* _Job_
Set down the data below exactly; pictures stay out.

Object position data
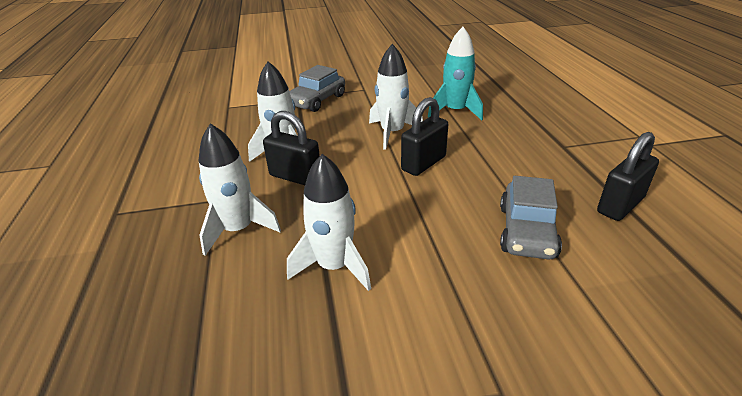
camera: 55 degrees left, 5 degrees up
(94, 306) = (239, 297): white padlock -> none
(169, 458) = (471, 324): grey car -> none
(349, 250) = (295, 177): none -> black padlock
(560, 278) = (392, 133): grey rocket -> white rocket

* _Output_
camera: 55 degrees left, 5 degrees up
(94, 306) = (239, 297): white padlock -> none
(169, 458) = (471, 324): grey car -> none
(349, 250) = (295, 177): none -> black padlock
(560, 278) = (392, 133): grey rocket -> white rocket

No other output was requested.